::: Extracted entries

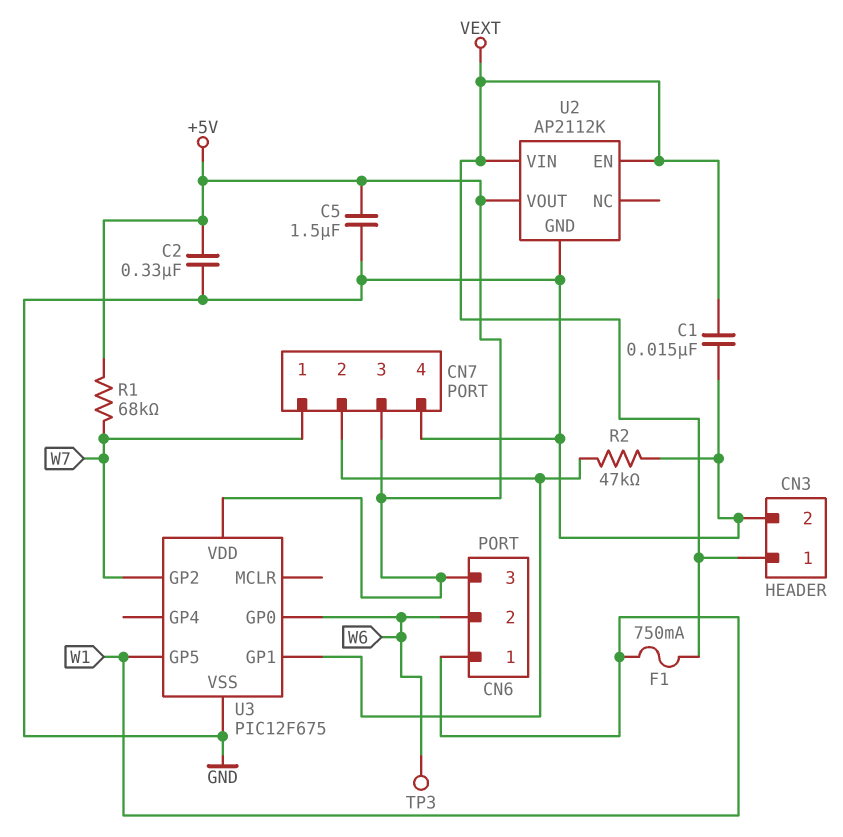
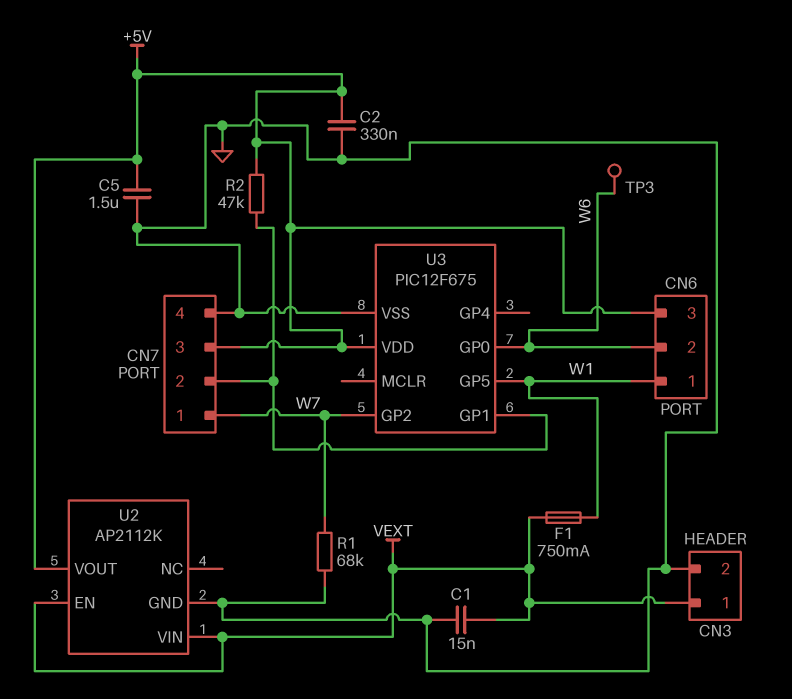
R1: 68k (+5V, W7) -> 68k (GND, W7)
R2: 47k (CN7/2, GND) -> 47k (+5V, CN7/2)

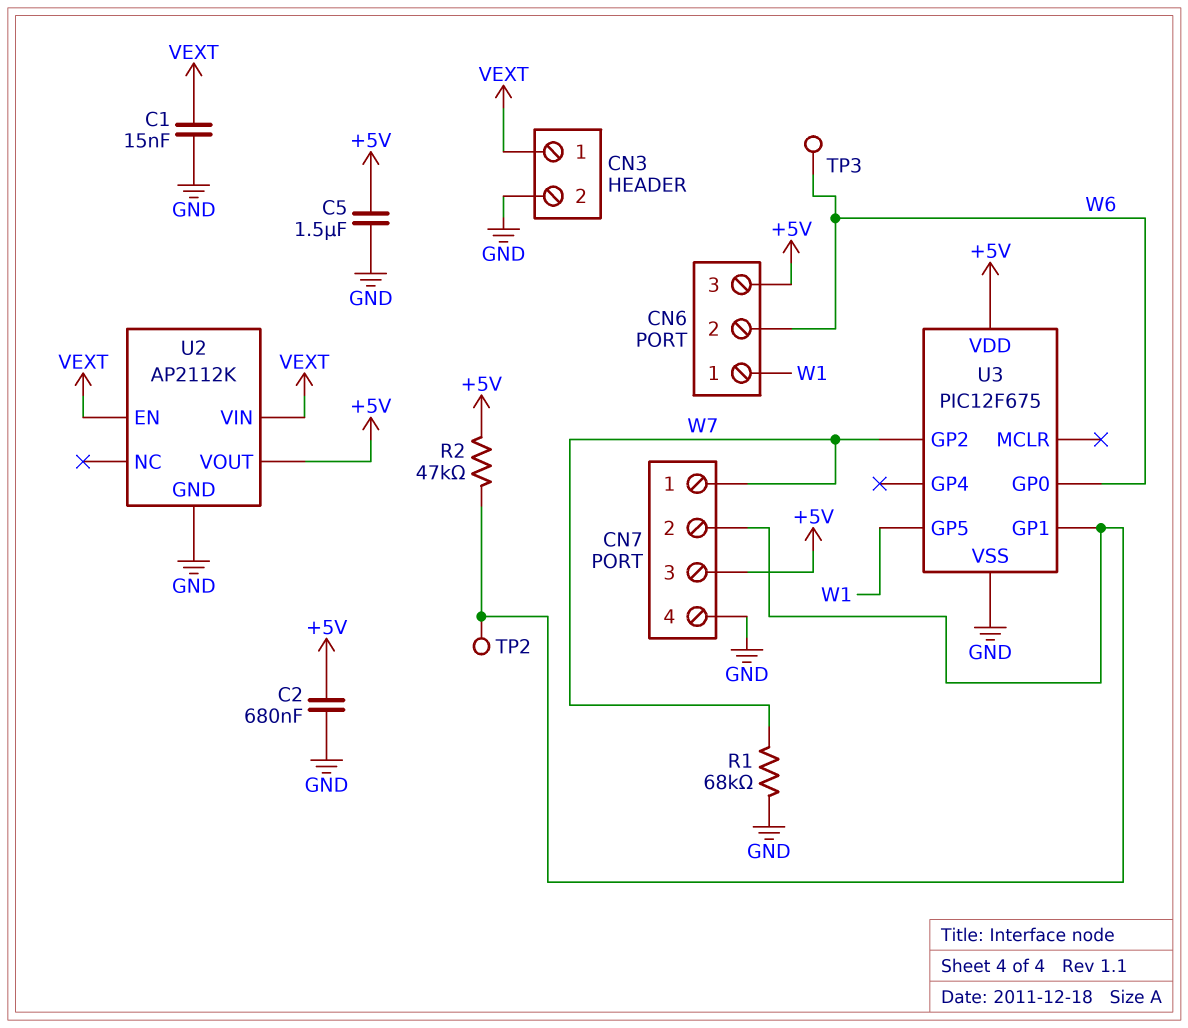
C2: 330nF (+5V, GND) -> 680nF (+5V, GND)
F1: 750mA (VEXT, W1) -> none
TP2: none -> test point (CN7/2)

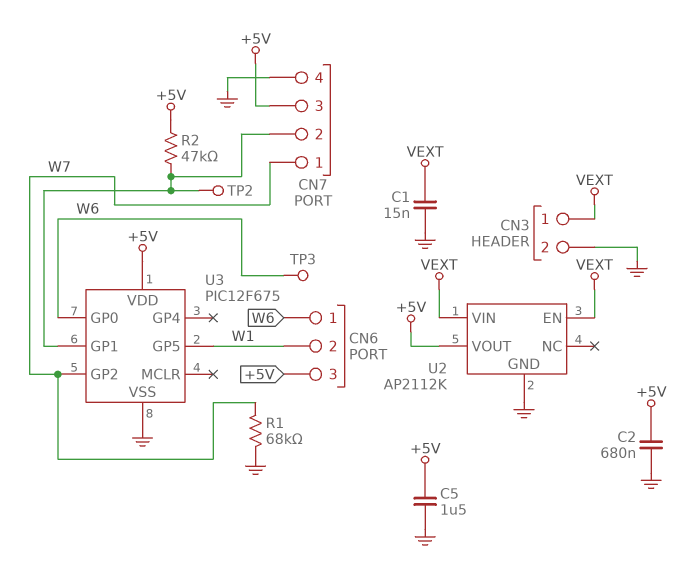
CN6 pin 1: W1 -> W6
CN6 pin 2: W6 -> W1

::::::
::: Extracted entries

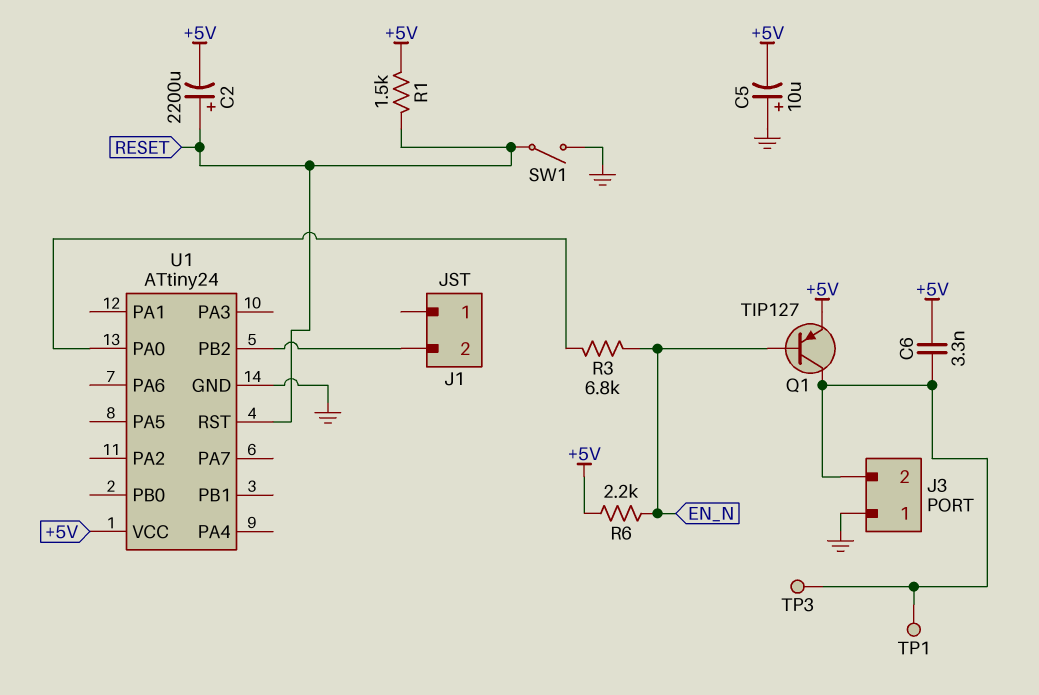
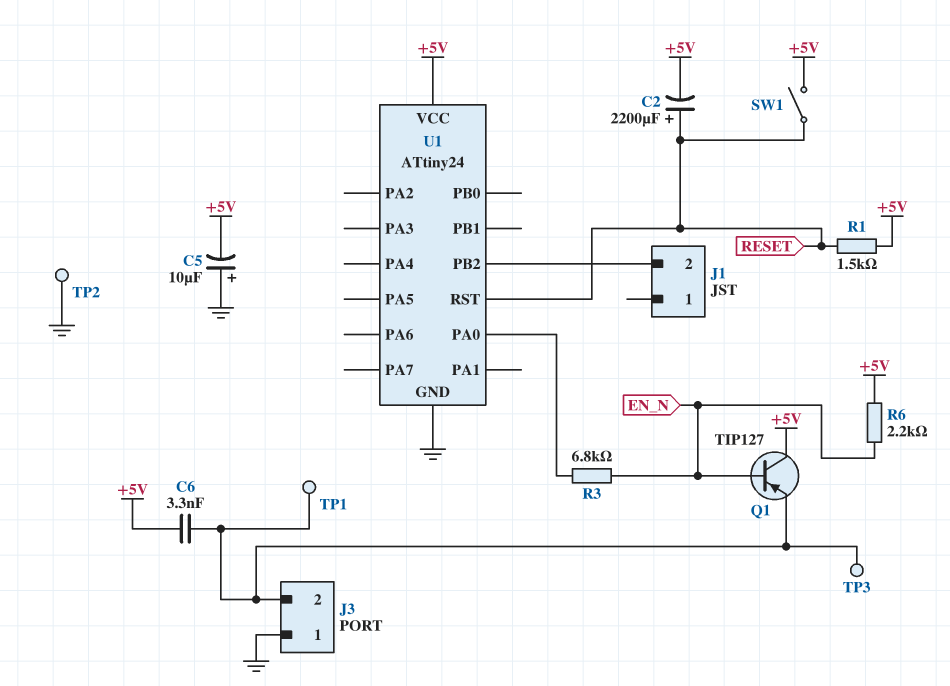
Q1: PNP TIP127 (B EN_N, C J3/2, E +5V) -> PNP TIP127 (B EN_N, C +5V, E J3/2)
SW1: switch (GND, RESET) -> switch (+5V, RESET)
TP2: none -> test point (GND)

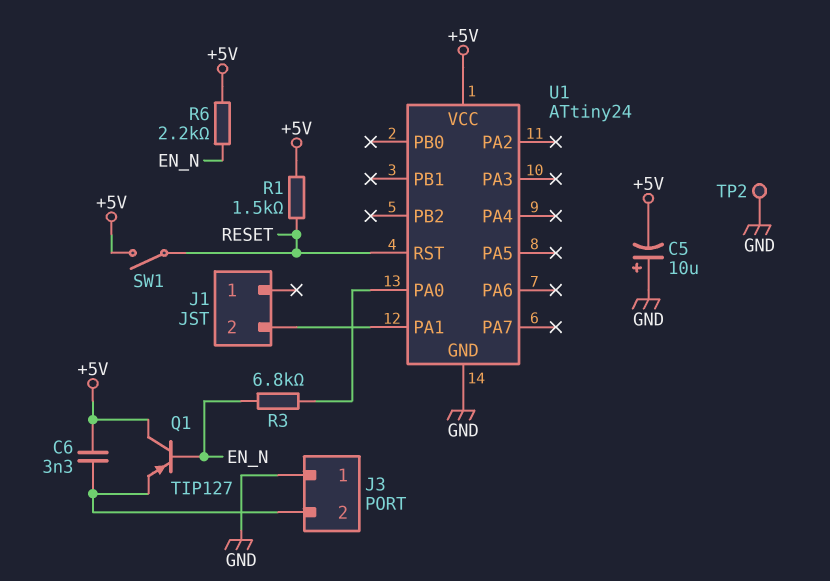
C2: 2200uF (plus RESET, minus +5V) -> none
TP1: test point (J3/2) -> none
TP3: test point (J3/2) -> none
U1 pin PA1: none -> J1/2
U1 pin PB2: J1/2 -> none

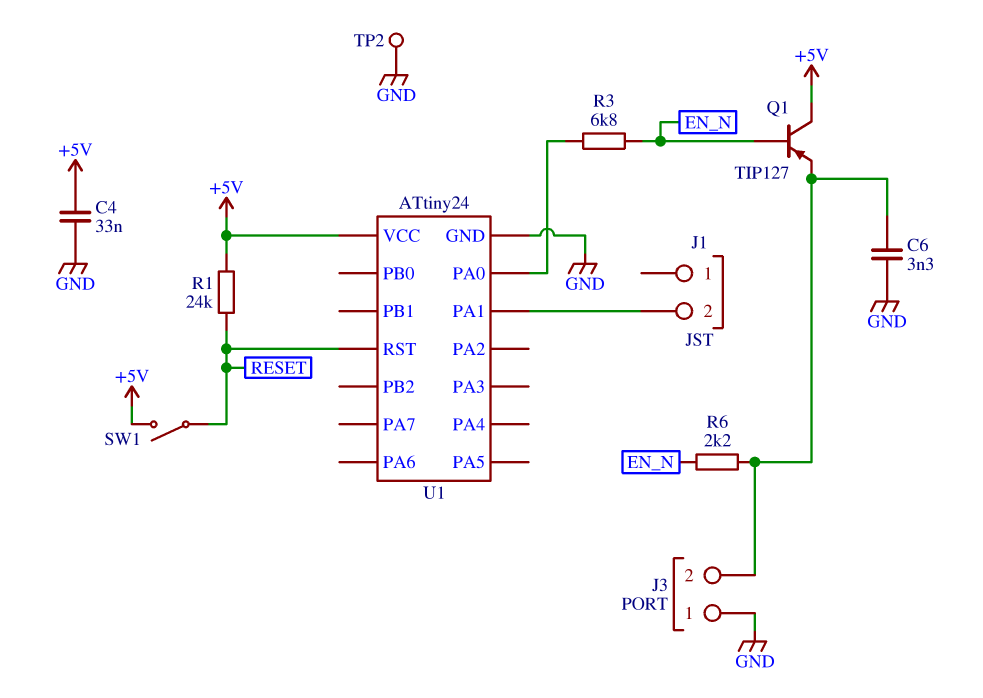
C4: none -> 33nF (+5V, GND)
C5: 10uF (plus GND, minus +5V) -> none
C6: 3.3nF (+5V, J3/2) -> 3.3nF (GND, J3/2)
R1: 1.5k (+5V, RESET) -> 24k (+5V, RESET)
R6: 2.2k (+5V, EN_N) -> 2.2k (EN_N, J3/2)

::::::

§ **Required work**
From the entries above, list each line with "minus" in it.

§ **Solution for this task**
C2: 2200uF (plus RESET, minus +5V) -> none
C5: 10uF (plus GND, minus +5V) -> none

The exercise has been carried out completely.